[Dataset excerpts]
════
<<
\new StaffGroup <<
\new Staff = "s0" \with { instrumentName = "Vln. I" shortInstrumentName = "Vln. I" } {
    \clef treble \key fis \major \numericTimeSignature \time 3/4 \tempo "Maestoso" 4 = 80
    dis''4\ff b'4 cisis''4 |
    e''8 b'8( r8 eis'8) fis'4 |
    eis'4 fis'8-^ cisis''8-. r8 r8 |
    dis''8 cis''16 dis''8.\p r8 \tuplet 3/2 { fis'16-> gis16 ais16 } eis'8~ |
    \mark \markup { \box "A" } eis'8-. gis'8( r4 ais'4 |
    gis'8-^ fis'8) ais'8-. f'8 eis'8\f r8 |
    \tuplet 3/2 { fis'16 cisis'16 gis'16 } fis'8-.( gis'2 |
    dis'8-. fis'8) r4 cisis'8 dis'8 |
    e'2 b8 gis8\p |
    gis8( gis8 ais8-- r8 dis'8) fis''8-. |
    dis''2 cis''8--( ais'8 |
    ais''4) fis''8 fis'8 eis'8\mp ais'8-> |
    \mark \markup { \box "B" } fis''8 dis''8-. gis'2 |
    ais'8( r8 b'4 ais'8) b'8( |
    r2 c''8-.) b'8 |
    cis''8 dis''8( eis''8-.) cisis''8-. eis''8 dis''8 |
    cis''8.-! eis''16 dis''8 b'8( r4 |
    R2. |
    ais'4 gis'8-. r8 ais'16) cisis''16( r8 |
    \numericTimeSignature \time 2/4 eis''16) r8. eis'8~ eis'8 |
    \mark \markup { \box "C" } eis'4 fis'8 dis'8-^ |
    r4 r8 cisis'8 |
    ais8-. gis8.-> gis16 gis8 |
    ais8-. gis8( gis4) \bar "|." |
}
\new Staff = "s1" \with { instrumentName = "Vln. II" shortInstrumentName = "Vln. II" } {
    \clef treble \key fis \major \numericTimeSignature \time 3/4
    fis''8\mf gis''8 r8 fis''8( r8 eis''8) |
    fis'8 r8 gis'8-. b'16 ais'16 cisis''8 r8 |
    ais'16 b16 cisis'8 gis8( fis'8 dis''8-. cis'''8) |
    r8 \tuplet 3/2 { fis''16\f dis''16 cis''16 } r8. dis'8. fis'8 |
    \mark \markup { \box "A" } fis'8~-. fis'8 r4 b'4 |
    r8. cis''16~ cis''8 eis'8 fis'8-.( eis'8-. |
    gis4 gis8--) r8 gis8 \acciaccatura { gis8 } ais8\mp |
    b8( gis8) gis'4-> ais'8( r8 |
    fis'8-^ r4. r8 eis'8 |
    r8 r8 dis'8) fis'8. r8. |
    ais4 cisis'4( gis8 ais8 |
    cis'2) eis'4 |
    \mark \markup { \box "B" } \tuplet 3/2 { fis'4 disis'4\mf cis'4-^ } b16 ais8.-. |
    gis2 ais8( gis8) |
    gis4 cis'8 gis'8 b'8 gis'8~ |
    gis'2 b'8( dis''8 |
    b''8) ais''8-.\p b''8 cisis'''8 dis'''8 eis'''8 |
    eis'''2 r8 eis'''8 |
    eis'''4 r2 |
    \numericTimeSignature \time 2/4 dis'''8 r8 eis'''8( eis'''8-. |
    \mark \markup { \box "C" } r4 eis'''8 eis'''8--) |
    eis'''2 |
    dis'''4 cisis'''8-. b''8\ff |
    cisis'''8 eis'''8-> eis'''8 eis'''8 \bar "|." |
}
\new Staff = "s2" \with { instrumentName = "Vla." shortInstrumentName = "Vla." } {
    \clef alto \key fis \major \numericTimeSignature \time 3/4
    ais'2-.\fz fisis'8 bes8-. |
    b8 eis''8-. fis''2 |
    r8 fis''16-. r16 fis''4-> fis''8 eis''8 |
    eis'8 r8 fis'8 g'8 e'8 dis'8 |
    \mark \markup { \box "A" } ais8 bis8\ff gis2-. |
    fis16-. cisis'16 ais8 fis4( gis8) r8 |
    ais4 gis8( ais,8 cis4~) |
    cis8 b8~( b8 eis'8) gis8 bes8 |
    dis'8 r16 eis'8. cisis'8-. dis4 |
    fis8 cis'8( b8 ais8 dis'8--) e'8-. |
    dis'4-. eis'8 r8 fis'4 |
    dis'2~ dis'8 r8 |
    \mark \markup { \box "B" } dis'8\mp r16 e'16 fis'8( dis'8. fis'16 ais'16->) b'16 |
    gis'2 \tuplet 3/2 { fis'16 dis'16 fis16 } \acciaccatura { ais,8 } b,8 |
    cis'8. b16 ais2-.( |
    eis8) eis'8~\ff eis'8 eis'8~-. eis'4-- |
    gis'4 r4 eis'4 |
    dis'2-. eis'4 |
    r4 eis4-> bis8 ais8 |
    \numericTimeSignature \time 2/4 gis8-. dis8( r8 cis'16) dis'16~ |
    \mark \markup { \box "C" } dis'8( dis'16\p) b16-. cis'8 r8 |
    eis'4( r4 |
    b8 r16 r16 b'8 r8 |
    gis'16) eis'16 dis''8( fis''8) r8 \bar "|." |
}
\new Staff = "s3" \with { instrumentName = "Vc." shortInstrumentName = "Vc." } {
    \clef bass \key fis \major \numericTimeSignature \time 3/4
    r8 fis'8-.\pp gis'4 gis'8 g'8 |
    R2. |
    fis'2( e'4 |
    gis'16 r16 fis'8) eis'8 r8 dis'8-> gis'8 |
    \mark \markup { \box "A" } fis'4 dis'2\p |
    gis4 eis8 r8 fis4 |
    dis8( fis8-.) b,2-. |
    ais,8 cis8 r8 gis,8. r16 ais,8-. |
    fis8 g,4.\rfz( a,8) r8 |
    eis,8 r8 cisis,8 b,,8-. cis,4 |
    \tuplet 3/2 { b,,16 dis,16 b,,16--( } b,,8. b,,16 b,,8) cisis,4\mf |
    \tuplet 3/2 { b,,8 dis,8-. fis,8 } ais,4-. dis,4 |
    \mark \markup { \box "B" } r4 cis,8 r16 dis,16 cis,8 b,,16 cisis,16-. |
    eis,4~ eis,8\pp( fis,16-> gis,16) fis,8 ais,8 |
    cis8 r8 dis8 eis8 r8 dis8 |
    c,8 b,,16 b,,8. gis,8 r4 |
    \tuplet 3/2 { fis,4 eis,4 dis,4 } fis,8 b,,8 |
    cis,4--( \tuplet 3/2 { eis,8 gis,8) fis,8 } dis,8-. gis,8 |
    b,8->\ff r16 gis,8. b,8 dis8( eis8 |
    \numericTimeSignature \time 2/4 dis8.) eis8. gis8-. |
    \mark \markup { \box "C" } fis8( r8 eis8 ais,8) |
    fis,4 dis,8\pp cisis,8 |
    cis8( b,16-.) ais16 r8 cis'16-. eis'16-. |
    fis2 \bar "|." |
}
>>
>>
════
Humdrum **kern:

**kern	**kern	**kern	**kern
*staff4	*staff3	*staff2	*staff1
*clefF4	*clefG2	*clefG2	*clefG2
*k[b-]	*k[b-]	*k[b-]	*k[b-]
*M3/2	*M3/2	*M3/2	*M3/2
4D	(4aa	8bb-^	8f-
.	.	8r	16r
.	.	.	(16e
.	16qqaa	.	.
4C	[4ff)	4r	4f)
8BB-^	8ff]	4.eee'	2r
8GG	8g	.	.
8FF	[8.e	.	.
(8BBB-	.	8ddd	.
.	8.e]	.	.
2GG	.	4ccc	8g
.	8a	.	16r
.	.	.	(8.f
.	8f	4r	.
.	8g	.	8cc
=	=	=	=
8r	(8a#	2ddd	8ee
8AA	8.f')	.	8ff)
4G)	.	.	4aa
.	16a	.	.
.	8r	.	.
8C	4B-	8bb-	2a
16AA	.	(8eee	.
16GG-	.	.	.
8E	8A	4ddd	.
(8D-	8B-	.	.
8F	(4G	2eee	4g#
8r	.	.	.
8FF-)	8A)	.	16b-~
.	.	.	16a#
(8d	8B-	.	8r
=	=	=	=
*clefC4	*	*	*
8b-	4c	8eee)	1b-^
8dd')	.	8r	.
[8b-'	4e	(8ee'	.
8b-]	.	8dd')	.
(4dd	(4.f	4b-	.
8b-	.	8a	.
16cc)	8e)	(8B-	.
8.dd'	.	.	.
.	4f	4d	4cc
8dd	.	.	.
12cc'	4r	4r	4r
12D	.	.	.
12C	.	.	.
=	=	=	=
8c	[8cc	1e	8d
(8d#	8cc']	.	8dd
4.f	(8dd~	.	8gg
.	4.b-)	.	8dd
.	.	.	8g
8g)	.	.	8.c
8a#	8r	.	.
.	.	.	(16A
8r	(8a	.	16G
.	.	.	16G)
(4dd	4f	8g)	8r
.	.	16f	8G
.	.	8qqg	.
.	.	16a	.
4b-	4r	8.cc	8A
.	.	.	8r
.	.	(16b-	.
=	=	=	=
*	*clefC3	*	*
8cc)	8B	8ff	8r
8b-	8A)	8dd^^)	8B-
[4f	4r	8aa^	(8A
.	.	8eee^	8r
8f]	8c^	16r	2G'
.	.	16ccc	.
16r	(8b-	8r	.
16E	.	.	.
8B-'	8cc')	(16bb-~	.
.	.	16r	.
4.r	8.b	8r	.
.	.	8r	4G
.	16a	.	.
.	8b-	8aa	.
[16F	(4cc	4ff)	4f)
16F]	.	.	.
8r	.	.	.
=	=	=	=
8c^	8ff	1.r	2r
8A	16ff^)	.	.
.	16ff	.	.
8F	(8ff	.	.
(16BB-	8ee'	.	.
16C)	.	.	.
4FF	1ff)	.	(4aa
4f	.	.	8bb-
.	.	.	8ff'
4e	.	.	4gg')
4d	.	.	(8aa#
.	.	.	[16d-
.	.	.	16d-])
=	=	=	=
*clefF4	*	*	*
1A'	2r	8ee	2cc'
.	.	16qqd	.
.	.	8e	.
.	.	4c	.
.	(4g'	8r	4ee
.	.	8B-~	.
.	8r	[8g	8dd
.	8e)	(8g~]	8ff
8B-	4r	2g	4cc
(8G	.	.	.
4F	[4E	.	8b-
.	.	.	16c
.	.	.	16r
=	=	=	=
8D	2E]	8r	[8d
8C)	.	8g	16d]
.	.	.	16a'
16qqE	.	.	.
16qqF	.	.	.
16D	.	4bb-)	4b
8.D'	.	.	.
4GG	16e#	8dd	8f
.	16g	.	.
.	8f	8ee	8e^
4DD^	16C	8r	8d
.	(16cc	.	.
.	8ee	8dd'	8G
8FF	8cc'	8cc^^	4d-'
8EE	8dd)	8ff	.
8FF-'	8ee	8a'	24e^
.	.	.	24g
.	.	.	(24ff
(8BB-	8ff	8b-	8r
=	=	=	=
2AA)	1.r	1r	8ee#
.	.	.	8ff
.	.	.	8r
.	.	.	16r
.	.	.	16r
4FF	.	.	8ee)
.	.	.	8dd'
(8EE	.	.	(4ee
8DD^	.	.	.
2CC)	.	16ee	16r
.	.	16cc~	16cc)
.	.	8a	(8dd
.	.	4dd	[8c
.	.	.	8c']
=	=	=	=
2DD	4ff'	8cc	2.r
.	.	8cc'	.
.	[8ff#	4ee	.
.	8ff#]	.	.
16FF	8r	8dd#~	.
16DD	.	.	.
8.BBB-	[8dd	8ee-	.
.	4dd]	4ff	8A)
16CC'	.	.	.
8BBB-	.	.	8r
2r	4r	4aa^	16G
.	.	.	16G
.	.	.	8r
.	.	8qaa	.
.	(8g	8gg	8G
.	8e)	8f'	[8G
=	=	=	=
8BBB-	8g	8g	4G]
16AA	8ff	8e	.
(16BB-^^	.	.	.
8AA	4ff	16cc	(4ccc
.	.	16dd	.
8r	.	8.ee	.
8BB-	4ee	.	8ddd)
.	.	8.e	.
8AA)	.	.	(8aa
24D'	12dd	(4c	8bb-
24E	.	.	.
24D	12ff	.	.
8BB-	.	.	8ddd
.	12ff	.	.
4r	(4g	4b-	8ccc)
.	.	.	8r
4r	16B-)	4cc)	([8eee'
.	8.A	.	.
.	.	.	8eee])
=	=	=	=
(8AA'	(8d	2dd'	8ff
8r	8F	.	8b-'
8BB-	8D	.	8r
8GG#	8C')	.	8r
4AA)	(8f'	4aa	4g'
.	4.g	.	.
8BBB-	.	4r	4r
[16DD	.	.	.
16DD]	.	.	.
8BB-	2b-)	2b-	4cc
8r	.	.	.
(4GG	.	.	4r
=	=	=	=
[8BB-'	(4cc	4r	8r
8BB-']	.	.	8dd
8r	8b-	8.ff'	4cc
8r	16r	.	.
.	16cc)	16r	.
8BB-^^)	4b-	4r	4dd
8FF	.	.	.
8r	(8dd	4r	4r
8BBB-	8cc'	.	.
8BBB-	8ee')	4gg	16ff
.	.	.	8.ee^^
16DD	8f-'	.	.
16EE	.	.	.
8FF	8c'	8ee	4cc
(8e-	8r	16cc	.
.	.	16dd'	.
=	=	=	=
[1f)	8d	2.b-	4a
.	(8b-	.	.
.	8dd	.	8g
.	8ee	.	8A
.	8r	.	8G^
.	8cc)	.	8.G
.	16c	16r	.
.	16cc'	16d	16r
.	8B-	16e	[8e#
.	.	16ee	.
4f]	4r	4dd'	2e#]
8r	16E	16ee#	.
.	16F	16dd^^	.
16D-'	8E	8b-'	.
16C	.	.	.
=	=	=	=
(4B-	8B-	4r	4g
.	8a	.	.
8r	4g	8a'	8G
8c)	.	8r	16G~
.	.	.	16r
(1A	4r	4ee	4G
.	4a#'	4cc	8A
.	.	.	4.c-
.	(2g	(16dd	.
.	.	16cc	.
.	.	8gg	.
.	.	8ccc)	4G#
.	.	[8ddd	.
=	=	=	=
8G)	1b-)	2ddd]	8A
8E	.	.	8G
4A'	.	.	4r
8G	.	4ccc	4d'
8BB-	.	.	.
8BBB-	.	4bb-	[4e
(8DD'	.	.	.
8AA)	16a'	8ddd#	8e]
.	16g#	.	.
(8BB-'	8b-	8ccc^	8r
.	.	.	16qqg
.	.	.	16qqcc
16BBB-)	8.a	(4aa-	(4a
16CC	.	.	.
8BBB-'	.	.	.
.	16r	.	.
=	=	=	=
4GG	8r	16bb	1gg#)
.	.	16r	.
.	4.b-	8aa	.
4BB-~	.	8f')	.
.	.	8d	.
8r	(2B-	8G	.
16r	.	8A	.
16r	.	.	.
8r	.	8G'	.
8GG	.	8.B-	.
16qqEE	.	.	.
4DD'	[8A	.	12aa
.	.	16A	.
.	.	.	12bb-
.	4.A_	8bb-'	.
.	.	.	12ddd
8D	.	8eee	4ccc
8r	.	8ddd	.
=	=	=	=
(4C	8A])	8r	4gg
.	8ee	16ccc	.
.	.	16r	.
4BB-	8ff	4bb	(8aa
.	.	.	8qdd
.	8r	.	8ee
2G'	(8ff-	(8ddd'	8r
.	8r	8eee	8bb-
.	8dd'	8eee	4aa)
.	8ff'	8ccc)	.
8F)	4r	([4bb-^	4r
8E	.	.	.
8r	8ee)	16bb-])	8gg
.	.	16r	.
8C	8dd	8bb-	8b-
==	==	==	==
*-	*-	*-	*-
════
**WHAT YOU ARE ASKED TO DO:** Collect every line of the data above that contains the string "with", treating uppercase and lowercase as different.

**TASK RESPONSE:**
\new Staff = "s0" \with { instrumentName = "Vln. I" shortInstrumentName = "Vln. I" } {
\new Staff = "s1" \with { instrumentName = "Vln. II" shortInstrumentName = "Vln. II" } {
\new Staff = "s2" \with { instrumentName = "Vla." shortInstrumentName = "Vla." } {
\new Staff = "s3" \with { instrumentName = "Vc." shortInstrumentName = "Vc." } {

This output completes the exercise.